Everything from the line containing "R221: 1k (LEDK, PULSE) -> 1k (PULSE, VCC)" through the end of the entries should be output exactly; nothing before it is wanted.

-*-*-

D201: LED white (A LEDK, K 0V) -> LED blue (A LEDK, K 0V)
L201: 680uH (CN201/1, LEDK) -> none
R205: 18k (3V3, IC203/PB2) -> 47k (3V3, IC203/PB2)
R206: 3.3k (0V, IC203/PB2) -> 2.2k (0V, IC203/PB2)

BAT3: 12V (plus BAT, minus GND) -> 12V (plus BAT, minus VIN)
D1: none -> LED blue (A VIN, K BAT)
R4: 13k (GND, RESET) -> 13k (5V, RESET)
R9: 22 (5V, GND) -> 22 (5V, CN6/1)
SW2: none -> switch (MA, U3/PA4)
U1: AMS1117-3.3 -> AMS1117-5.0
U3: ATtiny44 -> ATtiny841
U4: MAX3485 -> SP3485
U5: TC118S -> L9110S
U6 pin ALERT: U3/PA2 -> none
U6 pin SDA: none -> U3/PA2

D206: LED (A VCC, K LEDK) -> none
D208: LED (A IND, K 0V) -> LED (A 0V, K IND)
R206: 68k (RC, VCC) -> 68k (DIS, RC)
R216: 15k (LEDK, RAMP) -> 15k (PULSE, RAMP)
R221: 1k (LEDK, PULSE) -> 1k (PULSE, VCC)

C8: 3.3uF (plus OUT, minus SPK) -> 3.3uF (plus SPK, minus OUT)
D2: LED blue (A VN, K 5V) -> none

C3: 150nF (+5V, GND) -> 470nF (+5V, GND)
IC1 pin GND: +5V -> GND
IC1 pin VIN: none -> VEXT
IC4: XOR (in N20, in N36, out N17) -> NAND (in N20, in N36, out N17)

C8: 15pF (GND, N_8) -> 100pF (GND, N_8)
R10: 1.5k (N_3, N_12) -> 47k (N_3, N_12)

-*-*-

_Solution to the problem:_
R221: 1k (LEDK, PULSE) -> 1k (PULSE, VCC)

C8: 3.3uF (plus OUT, minus SPK) -> 3.3uF (plus SPK, minus OUT)
D2: LED blue (A VN, K 5V) -> none

C3: 150nF (+5V, GND) -> 470nF (+5V, GND)
IC1 pin GND: +5V -> GND
IC1 pin VIN: none -> VEXT
IC4: XOR (in N20, in N36, out N17) -> NAND (in N20, in N36, out N17)

C8: 15pF (GND, N_8) -> 100pF (GND, N_8)
R10: 1.5k (N_3, N_12) -> 47k (N_3, N_12)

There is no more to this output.